--- What the task asks ---
What is needed is an exact copy of the listing, with no pictures in it.

--- Records supplied ---
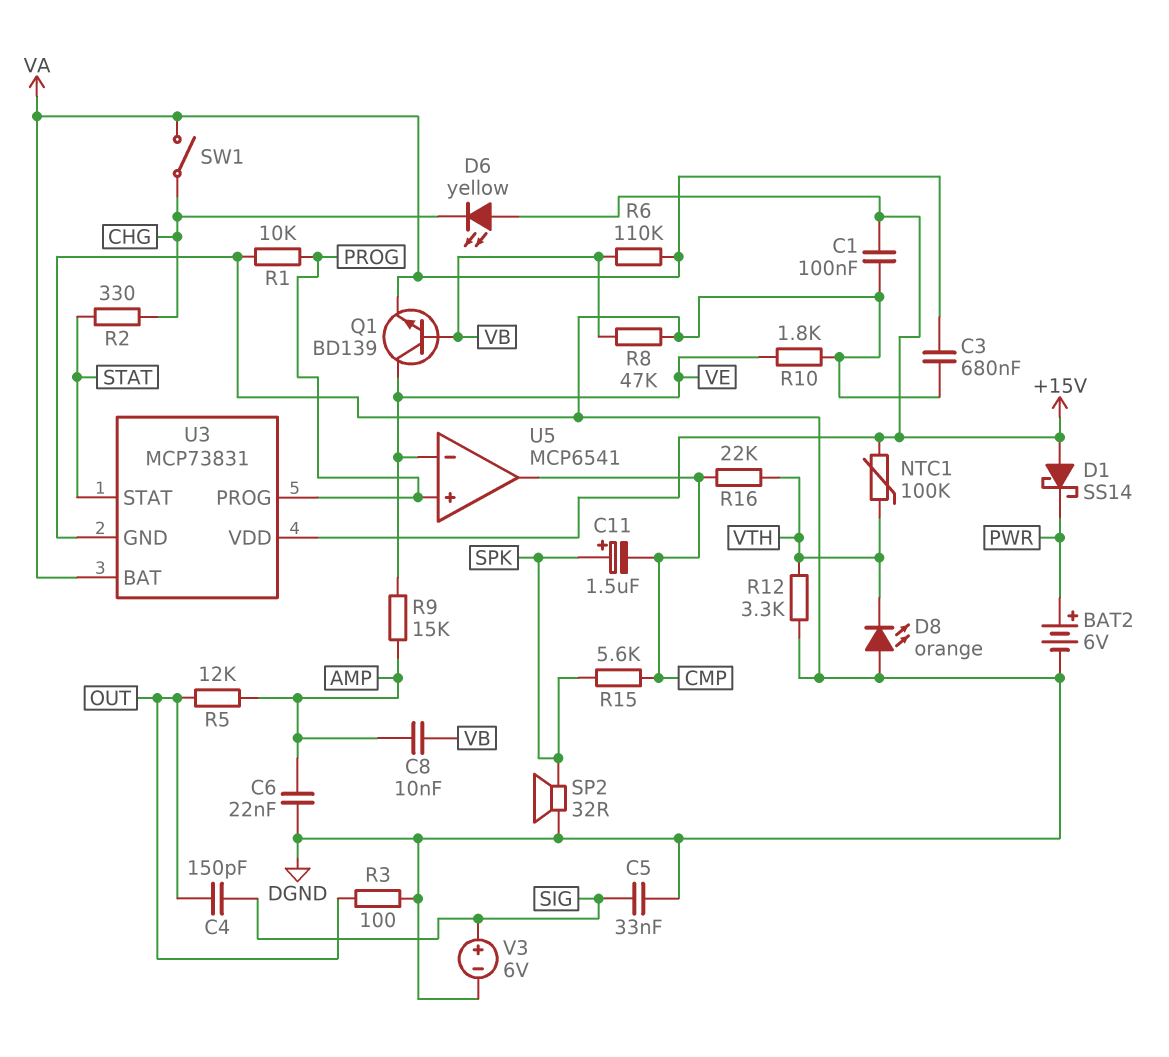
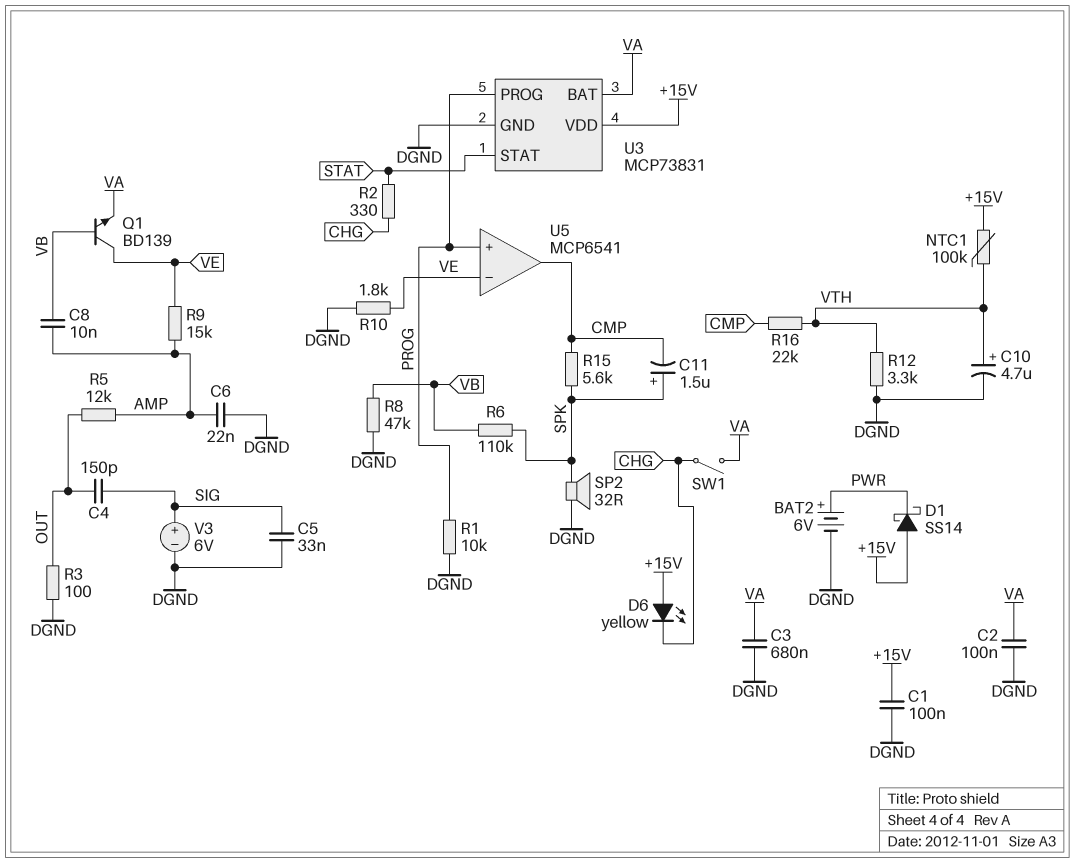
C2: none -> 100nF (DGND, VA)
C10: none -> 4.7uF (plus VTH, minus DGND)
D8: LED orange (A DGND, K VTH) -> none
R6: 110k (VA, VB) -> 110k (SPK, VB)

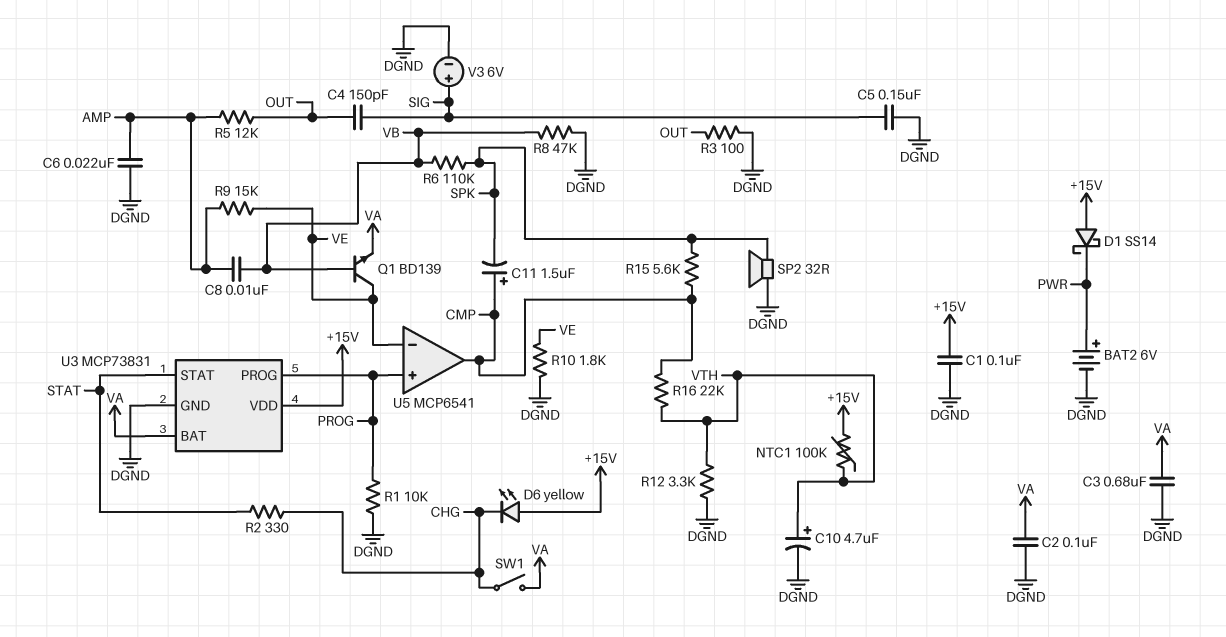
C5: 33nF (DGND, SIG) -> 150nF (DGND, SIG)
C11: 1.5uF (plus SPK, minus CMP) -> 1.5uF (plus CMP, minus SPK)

--- Exercise output ---
C2: none -> 100nF (DGND, VA)
C10: none -> 4.7uF (plus VTH, minus DGND)
D8: LED orange (A DGND, K VTH) -> none
R6: 110k (VA, VB) -> 110k (SPK, VB)

C5: 33nF (DGND, SIG) -> 150nF (DGND, SIG)
C11: 1.5uF (plus SPK, minus CMP) -> 1.5uF (plus CMP, minus SPK)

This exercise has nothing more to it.